GIVEN DATA:
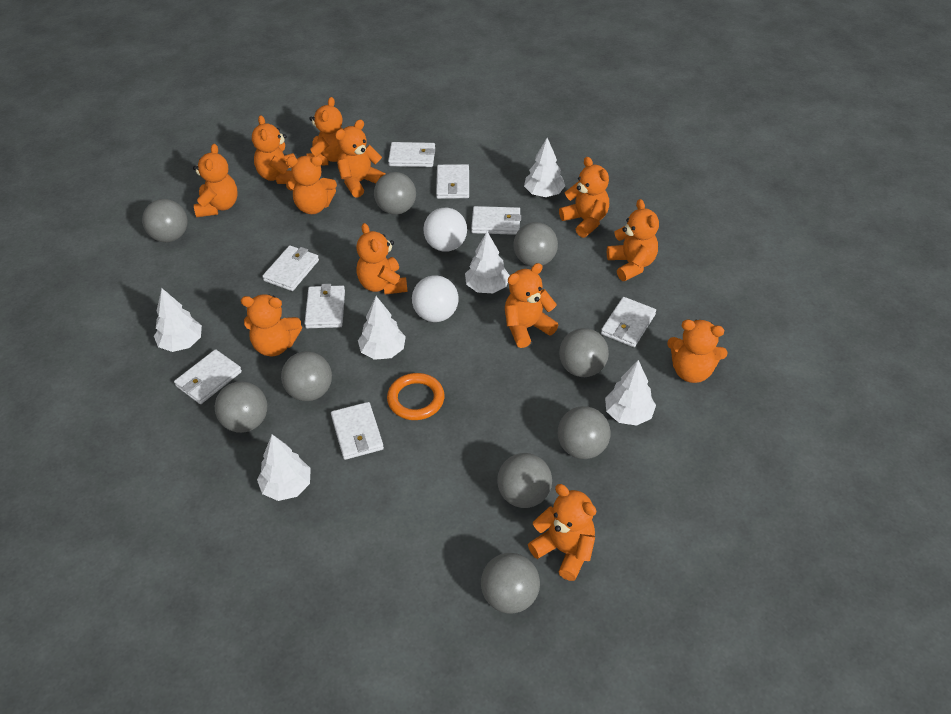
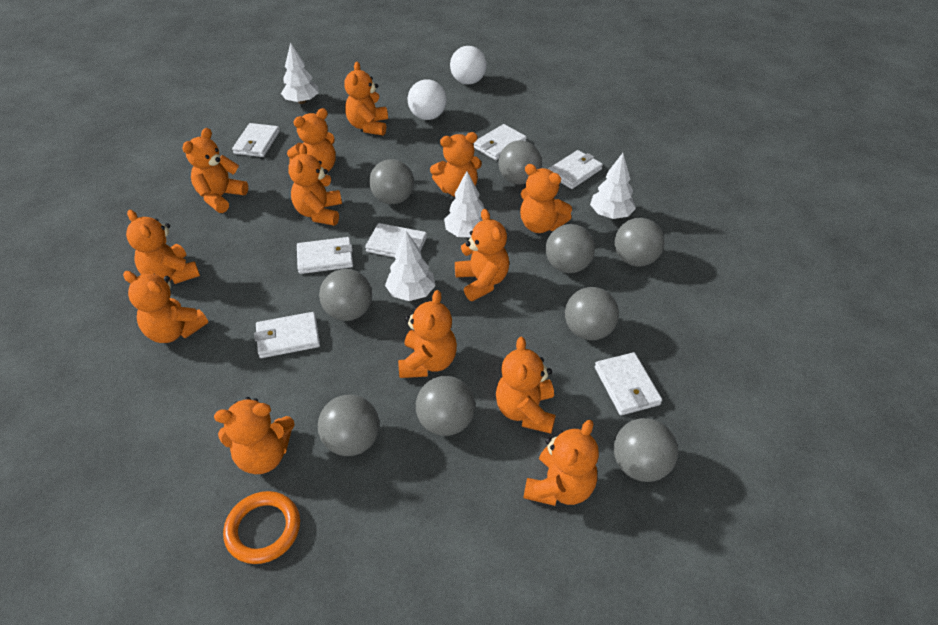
orange teddy bear: 12 -> 13
white tree: 6 -> 4
white wallet: 8 -> 7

WORK INSTRUCTION: Retype all the data exactly. Omit pictures.

FINISHED EXERCISE:
orange teddy bear: 12 -> 13
white tree: 6 -> 4
white wallet: 8 -> 7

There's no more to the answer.